For every record that follows, transcribe the text exactly and leave any image out.

▸ **Information**
[Start of Attachment]

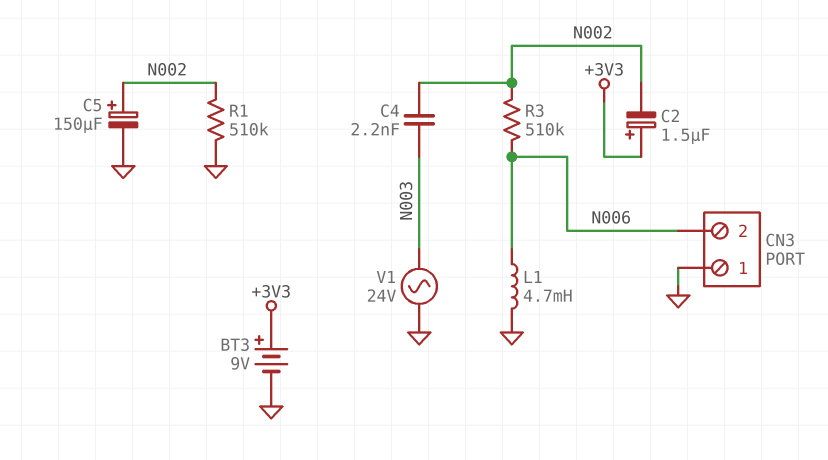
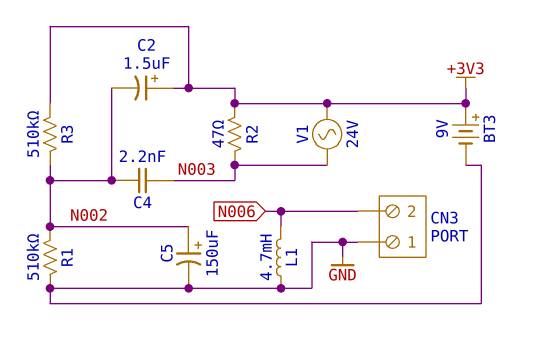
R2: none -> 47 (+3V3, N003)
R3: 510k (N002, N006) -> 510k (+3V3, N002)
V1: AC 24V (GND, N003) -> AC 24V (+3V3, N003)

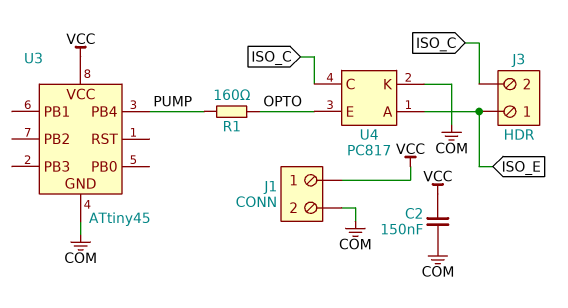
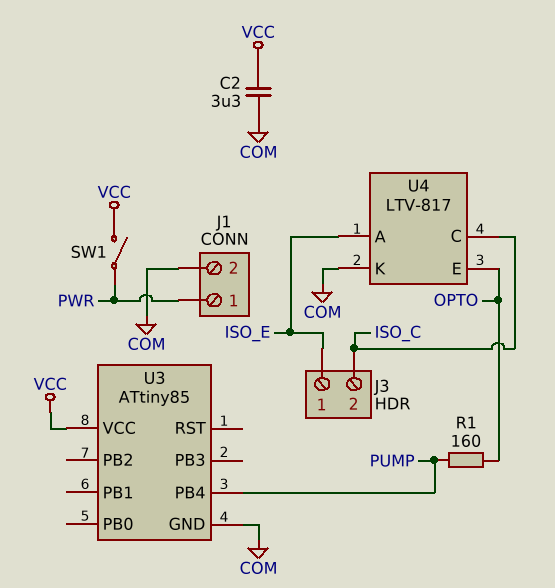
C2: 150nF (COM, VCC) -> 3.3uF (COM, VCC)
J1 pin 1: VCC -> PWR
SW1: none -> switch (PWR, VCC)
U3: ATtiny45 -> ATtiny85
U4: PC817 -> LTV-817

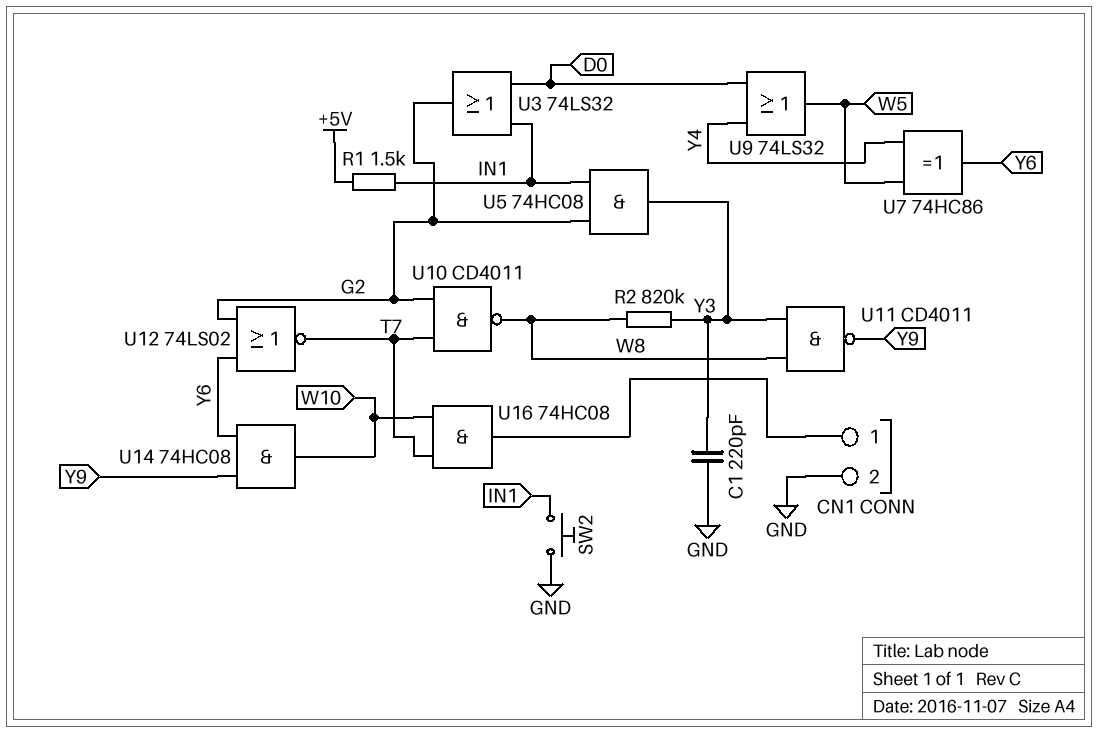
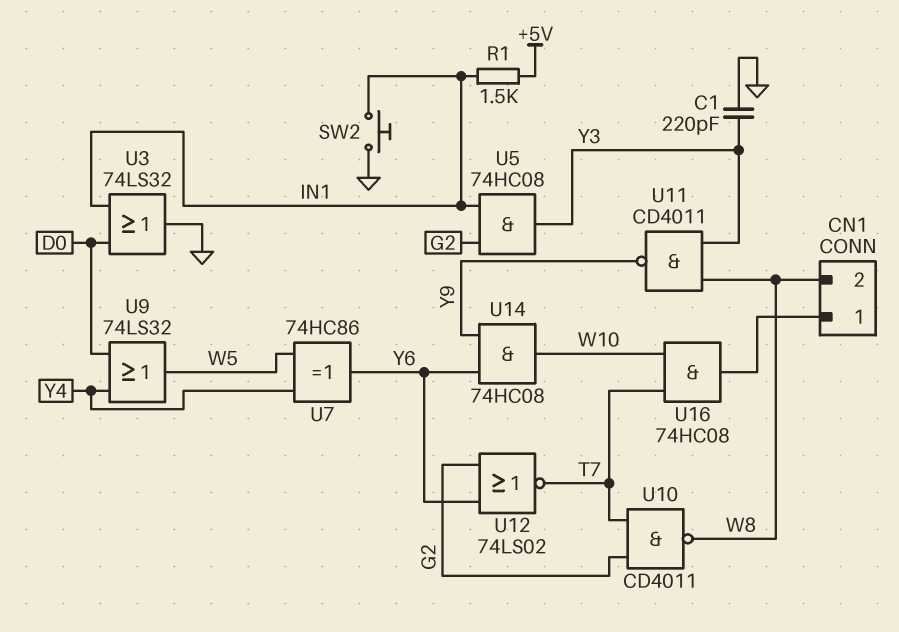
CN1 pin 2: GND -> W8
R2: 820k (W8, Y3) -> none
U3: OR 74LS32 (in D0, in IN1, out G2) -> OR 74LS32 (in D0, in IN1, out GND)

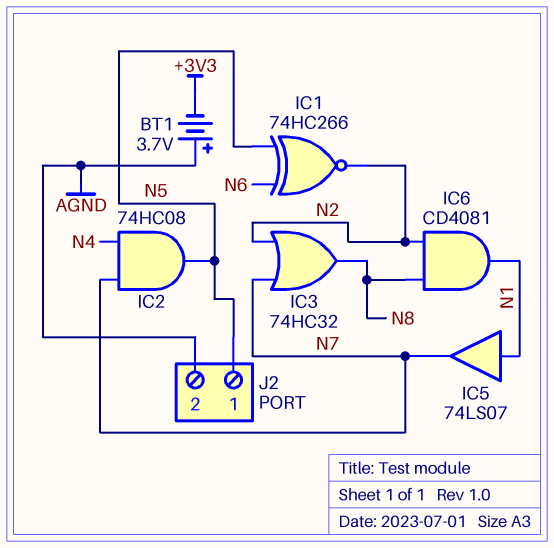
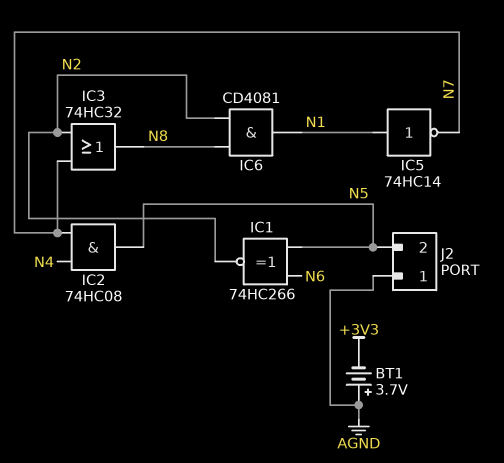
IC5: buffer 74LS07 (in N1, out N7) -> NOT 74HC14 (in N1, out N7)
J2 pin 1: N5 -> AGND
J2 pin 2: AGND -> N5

[End of Attachment]

▸ **Task response**
R2: none -> 47 (+3V3, N003)
R3: 510k (N002, N006) -> 510k (+3V3, N002)
V1: AC 24V (GND, N003) -> AC 24V (+3V3, N003)

C2: 150nF (COM, VCC) -> 3.3uF (COM, VCC)
J1 pin 1: VCC -> PWR
SW1: none -> switch (PWR, VCC)
U3: ATtiny45 -> ATtiny85
U4: PC817 -> LTV-817

CN1 pin 2: GND -> W8
R2: 820k (W8, Y3) -> none
U3: OR 74LS32 (in D0, in IN1, out G2) -> OR 74LS32 (in D0, in IN1, out GND)

IC5: buffer 74LS07 (in N1, out N7) -> NOT 74HC14 (in N1, out N7)
J2 pin 1: N5 -> AGND
J2 pin 2: AGND -> N5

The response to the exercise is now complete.